> **PROBLEM REQUIREMENTS**:
Could you quote, word for word, the lines that start with the one containing "coordinates (153, 372)." and run through the one containing "Locate an element"?

------------------------------------

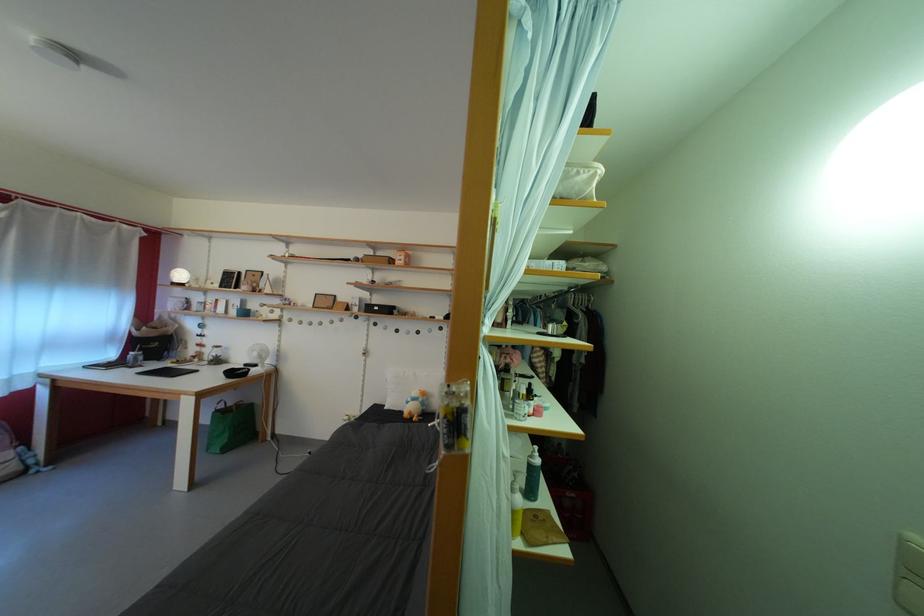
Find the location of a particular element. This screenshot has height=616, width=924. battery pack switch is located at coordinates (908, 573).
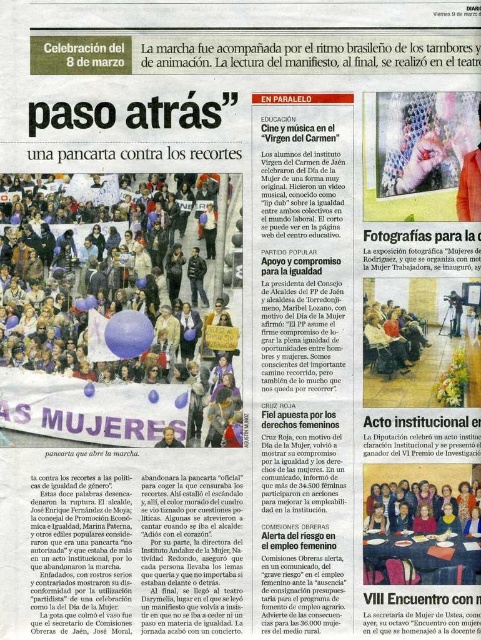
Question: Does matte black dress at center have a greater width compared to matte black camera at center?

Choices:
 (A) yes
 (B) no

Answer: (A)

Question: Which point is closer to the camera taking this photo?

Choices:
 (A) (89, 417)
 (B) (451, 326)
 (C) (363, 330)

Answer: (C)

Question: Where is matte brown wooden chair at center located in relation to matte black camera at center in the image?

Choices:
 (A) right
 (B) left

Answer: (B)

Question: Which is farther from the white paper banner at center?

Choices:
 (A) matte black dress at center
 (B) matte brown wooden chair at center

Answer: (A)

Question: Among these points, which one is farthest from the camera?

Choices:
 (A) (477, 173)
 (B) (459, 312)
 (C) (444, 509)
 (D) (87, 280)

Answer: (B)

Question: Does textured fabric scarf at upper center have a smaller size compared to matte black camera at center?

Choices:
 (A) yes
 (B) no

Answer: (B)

------------------------------------

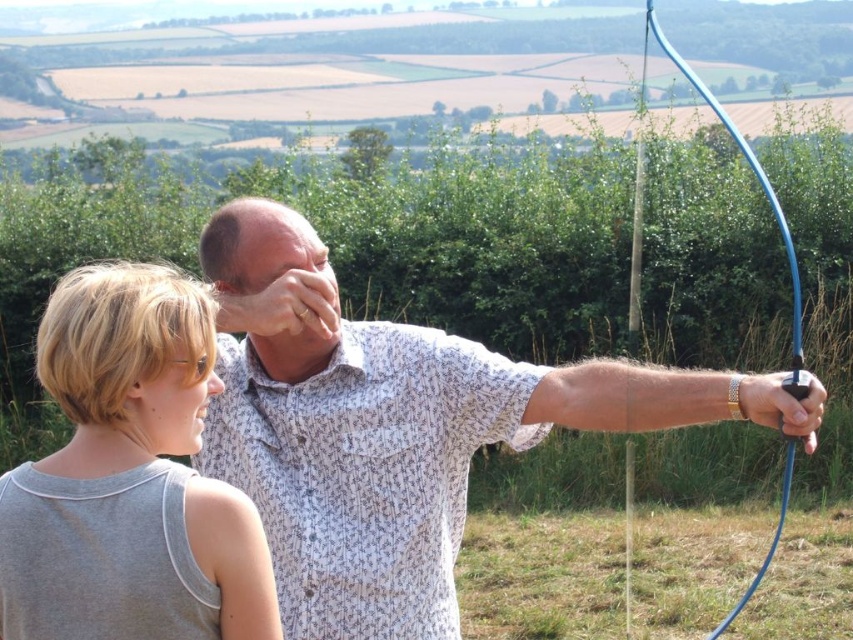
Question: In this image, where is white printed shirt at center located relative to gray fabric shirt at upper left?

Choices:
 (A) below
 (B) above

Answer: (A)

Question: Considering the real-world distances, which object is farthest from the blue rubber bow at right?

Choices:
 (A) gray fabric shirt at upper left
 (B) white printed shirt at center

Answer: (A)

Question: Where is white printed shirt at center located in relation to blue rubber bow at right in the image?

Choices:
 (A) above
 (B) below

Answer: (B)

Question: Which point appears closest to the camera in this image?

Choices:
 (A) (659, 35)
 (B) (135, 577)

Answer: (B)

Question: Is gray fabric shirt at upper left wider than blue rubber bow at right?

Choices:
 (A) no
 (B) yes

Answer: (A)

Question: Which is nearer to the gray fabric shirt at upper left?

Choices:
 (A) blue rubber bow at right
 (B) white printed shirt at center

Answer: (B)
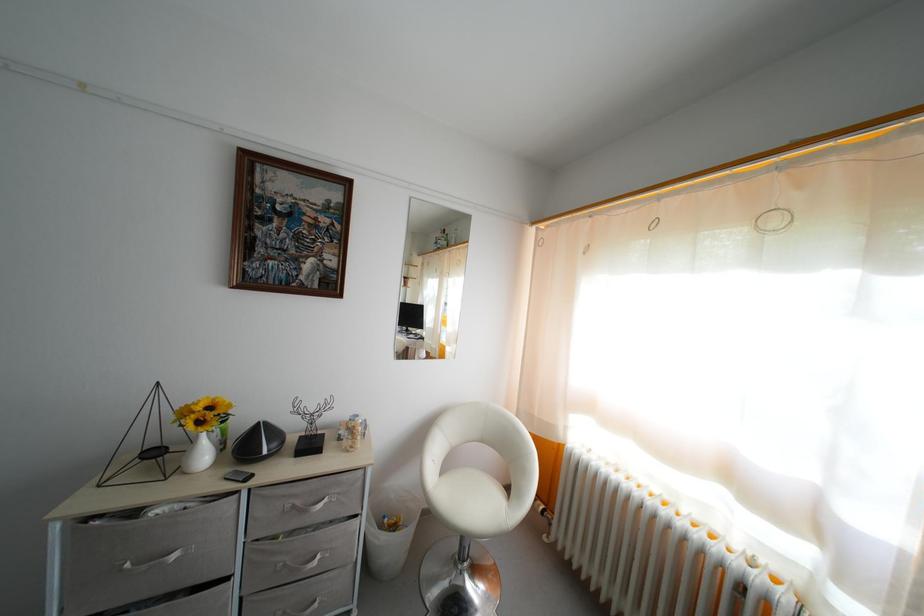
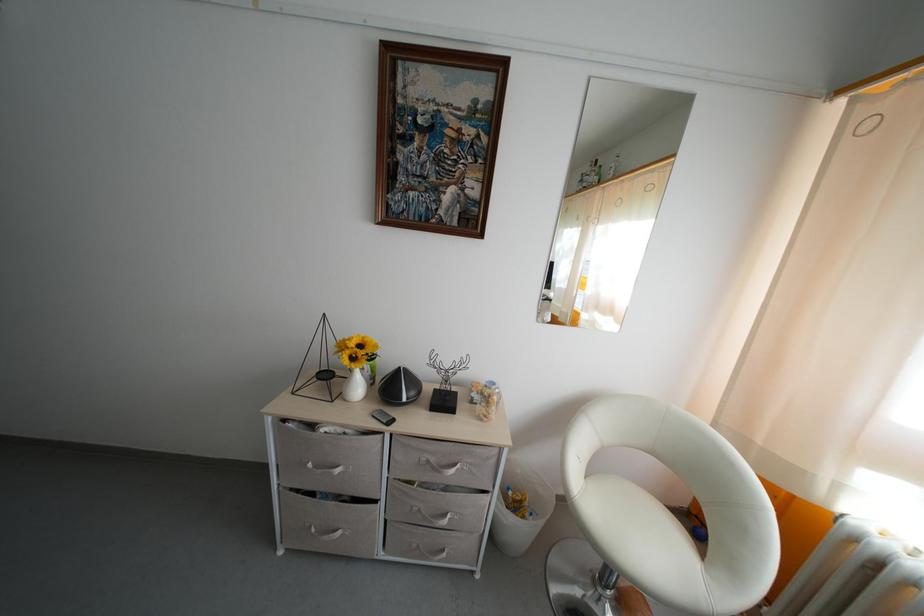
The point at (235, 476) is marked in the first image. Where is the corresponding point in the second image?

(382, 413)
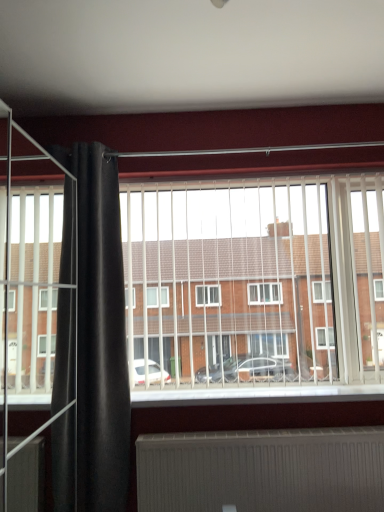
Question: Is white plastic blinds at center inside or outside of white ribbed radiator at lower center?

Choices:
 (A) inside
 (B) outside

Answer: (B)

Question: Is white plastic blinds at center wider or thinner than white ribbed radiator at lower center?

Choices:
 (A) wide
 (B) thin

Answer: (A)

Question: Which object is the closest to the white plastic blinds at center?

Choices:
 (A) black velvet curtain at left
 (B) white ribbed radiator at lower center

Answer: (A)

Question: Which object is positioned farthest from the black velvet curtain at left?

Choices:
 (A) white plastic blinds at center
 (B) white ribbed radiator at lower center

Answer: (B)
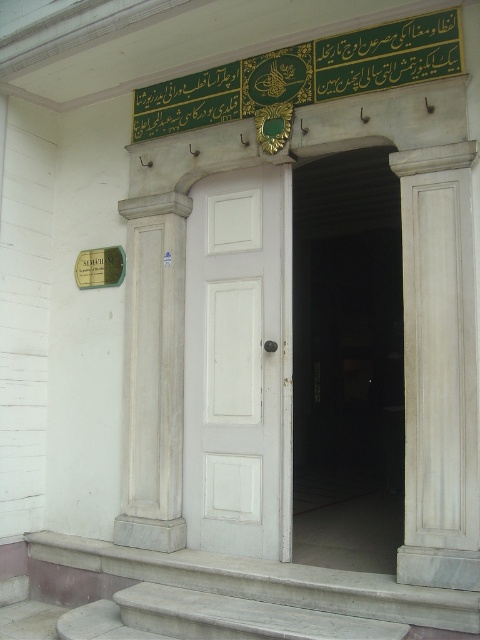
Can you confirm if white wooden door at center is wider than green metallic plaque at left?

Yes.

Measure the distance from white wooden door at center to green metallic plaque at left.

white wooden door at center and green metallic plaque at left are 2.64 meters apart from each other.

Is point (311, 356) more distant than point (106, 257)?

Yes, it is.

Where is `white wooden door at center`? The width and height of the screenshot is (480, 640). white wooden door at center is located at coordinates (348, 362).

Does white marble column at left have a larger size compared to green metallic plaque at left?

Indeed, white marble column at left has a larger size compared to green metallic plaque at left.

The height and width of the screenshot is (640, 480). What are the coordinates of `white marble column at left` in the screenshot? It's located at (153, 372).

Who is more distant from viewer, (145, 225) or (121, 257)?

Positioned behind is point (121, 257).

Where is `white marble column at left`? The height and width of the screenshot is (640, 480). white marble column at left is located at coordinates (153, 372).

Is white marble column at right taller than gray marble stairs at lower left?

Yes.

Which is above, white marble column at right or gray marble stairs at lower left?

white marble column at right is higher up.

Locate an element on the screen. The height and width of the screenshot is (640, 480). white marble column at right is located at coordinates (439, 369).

------------------------------------

> **ANSWER**:
Where is `white marble column at left`? The height and width of the screenshot is (640, 480). white marble column at left is located at coordinates (153, 372).

Is white marble column at right taller than gray marble stairs at lower left?

Yes.

Which is above, white marble column at right or gray marble stairs at lower left?

white marble column at right is higher up.

Locate an element on the screen. The height and width of the screenshot is (640, 480). white marble column at right is located at coordinates (439, 369).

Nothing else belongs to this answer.